╔══

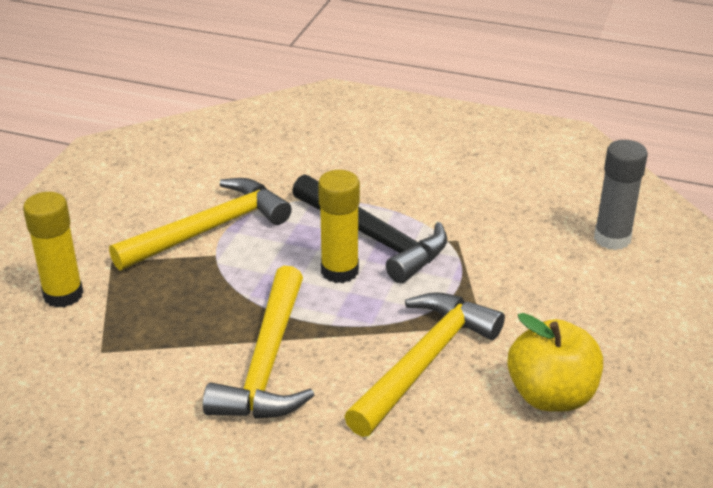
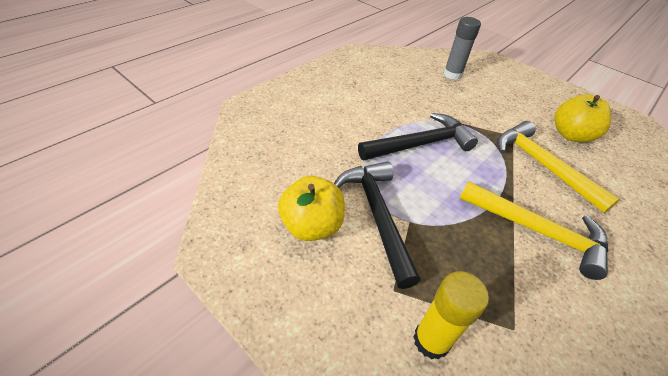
camera: 70 degrees left, 10 degrees up
yellow hammer [109,178,292,271] -> black hammer [334,161,421,289]
yellow glue stick [318,170,360,283] -> none
none -> yellow apple [278,176,345,241]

╚══

Output the whole listing exactly. Pictures stay out.

ANSWER TO THIS PROBLEM =
camera: 70 degrees left, 10 degrees up
yellow hammer [109,178,292,271] -> black hammer [334,161,421,289]
yellow glue stick [318,170,360,283] -> none
none -> yellow apple [278,176,345,241]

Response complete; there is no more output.